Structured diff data
+ + +

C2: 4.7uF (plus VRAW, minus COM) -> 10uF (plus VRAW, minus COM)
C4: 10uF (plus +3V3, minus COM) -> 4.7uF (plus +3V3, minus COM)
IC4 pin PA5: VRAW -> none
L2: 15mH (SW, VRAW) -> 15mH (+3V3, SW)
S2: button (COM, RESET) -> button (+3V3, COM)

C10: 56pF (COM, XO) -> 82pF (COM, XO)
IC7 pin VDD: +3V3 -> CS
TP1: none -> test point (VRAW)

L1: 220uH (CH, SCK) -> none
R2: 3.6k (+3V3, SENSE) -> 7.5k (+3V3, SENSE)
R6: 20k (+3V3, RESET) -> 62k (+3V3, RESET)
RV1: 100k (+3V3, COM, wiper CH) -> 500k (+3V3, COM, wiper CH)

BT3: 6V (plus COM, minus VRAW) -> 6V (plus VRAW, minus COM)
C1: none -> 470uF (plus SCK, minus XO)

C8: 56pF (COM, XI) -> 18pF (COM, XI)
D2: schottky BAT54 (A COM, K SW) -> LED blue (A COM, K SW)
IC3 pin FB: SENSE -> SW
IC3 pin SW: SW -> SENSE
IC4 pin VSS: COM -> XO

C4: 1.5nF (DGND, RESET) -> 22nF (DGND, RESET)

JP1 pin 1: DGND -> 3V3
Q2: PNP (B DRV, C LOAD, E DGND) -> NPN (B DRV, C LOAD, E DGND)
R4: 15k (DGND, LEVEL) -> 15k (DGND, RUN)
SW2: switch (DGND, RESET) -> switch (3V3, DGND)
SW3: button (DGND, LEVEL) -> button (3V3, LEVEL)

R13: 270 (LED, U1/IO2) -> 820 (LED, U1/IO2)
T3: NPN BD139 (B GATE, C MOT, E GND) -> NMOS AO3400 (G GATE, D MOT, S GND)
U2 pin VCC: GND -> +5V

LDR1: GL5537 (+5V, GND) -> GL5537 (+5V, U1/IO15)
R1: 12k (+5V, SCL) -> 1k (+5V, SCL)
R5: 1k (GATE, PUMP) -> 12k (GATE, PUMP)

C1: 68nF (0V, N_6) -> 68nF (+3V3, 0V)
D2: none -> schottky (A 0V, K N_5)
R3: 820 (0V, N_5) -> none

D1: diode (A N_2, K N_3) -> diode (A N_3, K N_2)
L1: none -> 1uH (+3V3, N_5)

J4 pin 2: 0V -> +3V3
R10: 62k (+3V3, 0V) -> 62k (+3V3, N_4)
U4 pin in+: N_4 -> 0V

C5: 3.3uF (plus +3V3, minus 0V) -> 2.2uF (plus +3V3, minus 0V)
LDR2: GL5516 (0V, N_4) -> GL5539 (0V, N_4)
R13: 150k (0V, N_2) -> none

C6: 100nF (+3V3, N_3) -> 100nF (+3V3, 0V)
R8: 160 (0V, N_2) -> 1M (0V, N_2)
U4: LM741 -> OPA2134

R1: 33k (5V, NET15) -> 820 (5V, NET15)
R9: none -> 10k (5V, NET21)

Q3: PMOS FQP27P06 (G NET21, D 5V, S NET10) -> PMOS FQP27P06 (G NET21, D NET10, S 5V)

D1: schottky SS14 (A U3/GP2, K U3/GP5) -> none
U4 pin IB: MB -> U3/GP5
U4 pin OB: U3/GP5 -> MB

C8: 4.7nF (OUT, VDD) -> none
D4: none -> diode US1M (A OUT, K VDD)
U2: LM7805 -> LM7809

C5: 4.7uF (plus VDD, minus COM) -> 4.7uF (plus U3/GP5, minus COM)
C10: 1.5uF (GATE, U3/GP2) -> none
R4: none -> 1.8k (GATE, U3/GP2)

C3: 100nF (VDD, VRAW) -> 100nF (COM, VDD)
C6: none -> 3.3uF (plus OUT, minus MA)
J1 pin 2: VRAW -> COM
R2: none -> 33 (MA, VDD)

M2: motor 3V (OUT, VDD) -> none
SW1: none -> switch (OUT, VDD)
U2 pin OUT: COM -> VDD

+ + +

Transcribe exactly, and only, the lines that extend from the one containing "C10: 1.5uF (GATE, U3/GP2) -> none" to the end of the records above, inclusive of both.

Solution to this task |
C10: 1.5uF (GATE, U3/GP2) -> none
R4: none -> 1.8k (GATE, U3/GP2)

C3: 100nF (VDD, VRAW) -> 100nF (COM, VDD)
C6: none -> 3.3uF (plus OUT, minus MA)
J1 pin 2: VRAW -> COM
R2: none -> 33 (MA, VDD)

M2: motor 3V (OUT, VDD) -> none
SW1: none -> switch (OUT, VDD)
U2 pin OUT: COM -> VDD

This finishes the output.